Make an exact copy of the records that follow, with each picture omitted.
* * *
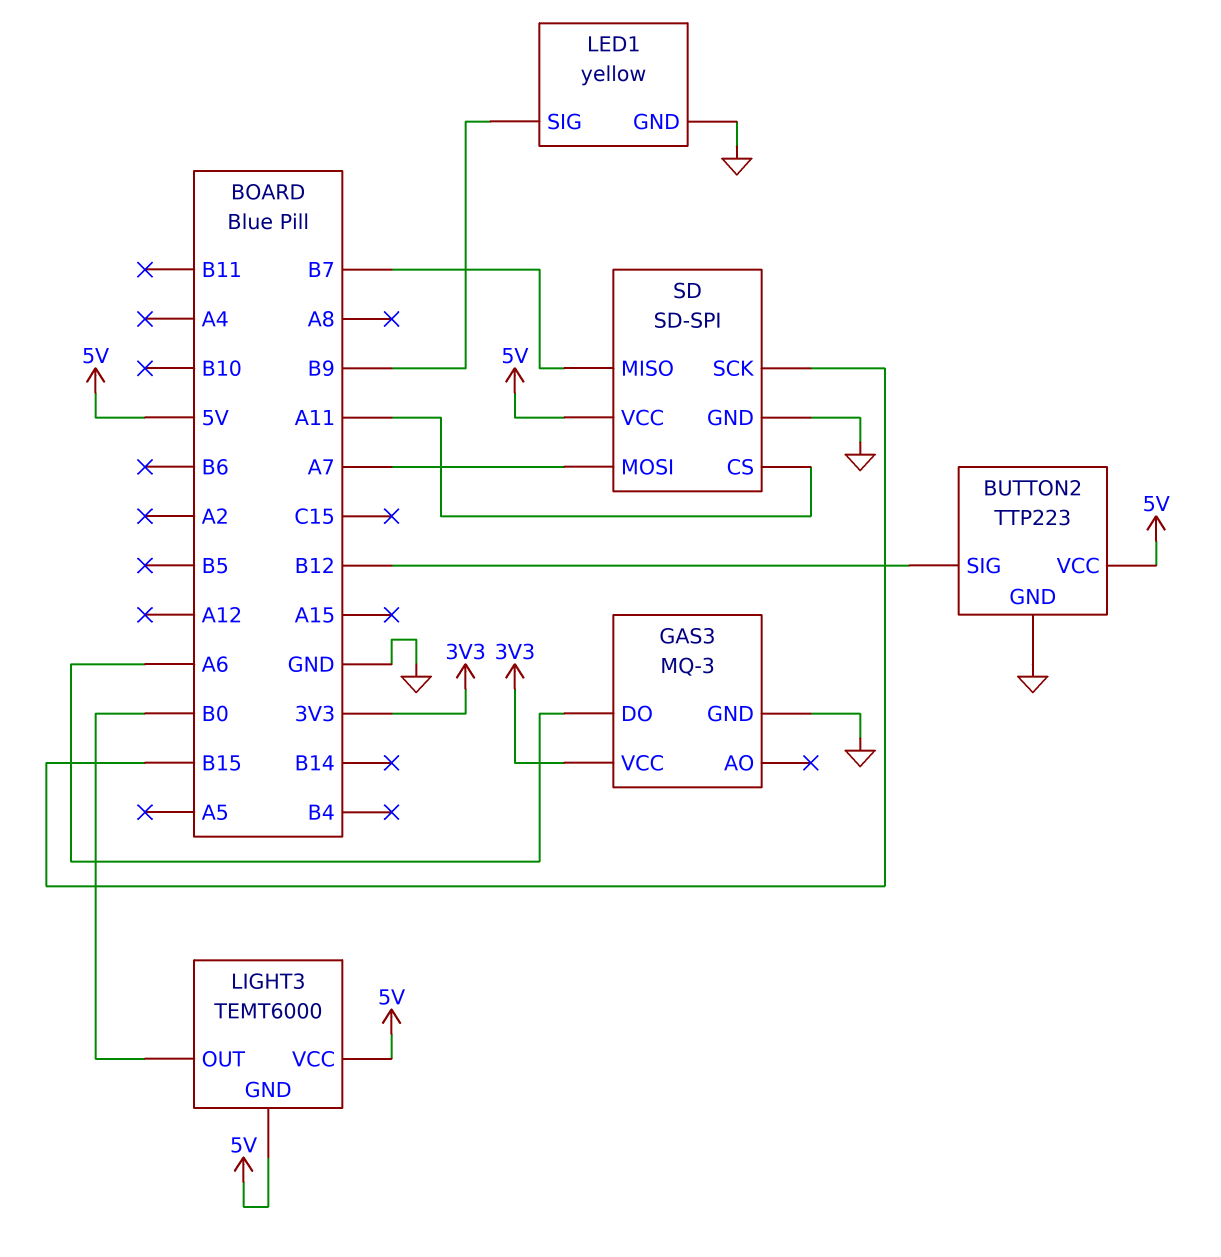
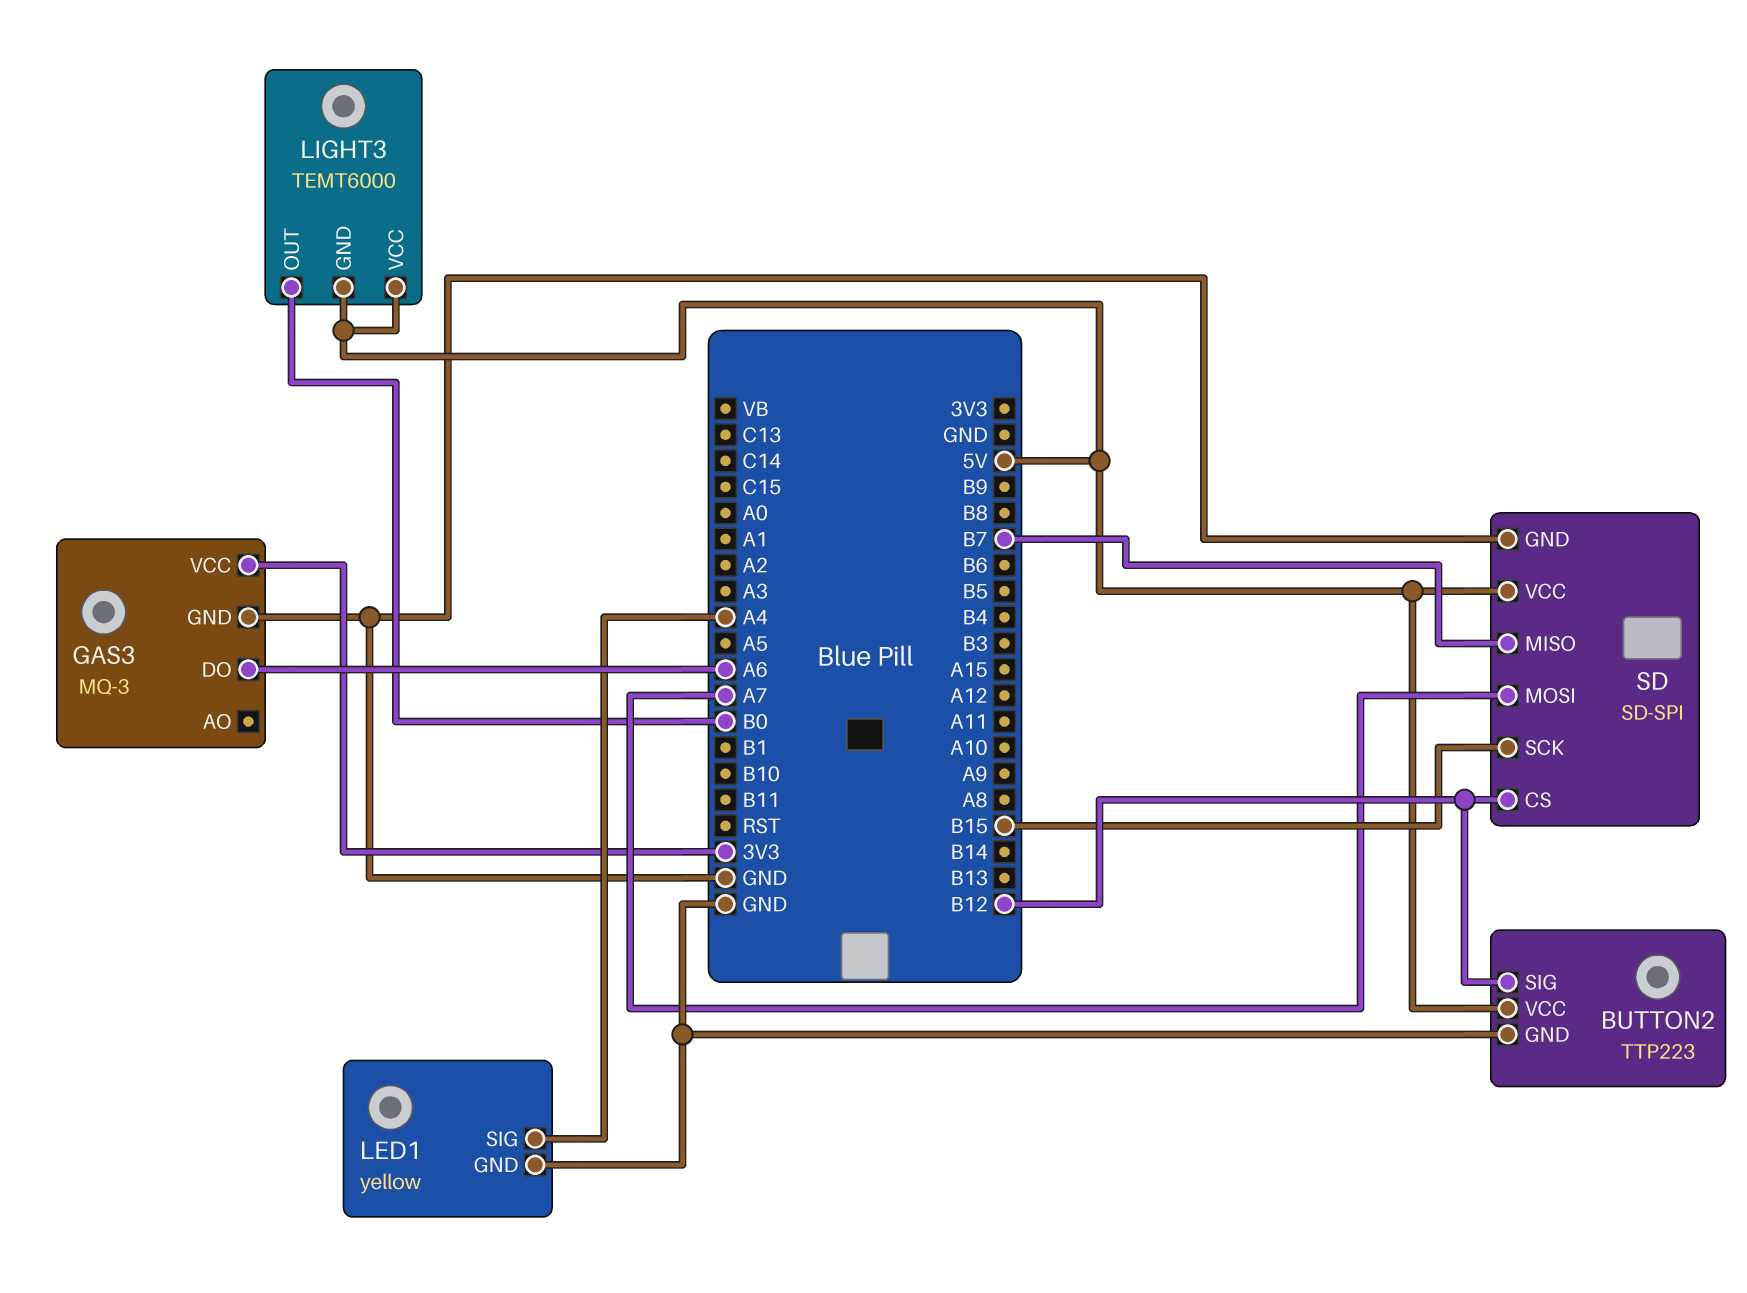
LED1 pin SIG: B9 -> A4
SD pin CS: A11 -> B12

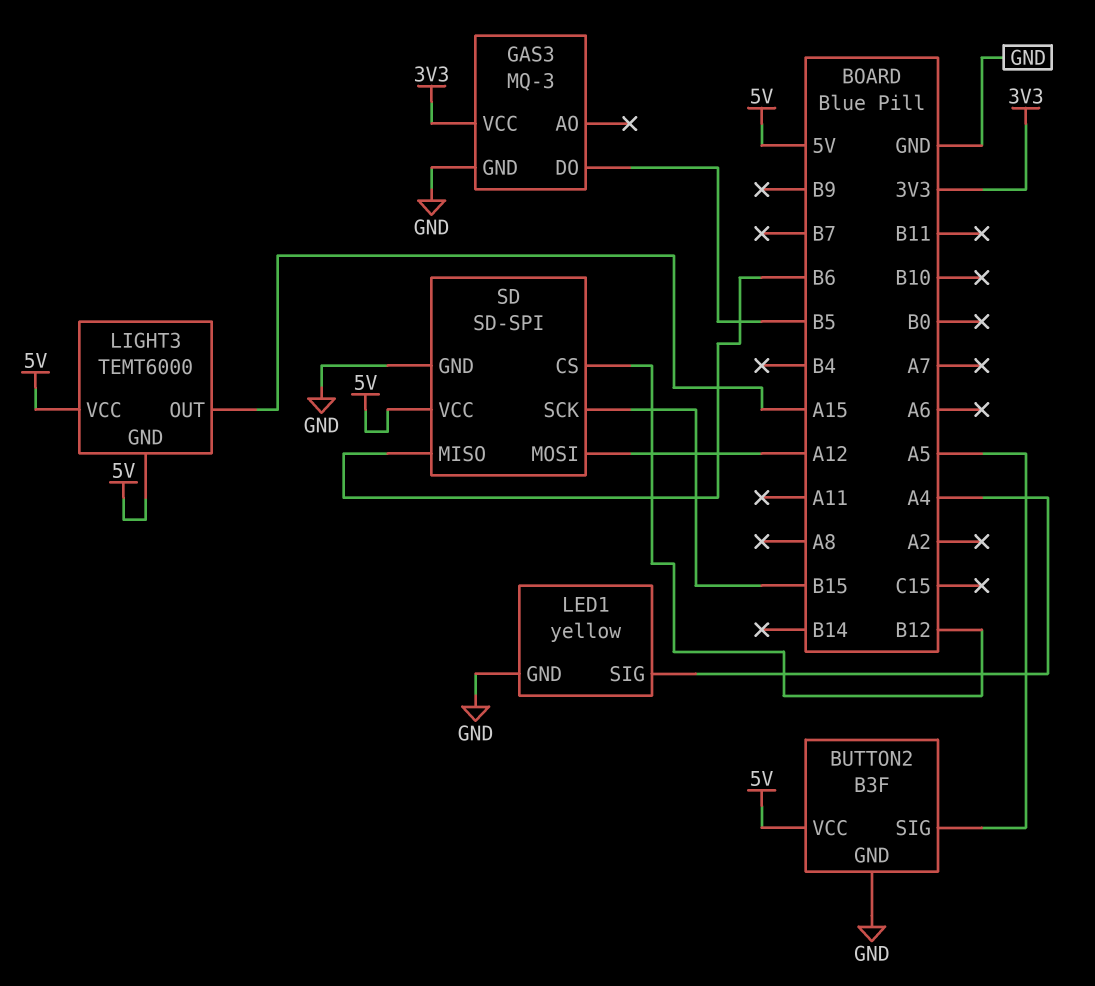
BUTTON2: TTP223 -> B3F
BUTTON2 pin SIG: B12 -> A5
GAS3 pin DO: A6 -> B5
LIGHT3 pin OUT: B0 -> A15
SD pin MISO: B7 -> B6
SD pin MOSI: A7 -> A12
* * *
Answer
LED1 pin SIG: B9 -> A4
SD pin CS: A11 -> B12

BUTTON2: TTP223 -> B3F
BUTTON2 pin SIG: B12 -> A5
GAS3 pin DO: A6 -> B5
LIGHT3 pin OUT: B0 -> A15
SD pin MISO: B7 -> B6
SD pin MOSI: A7 -> A12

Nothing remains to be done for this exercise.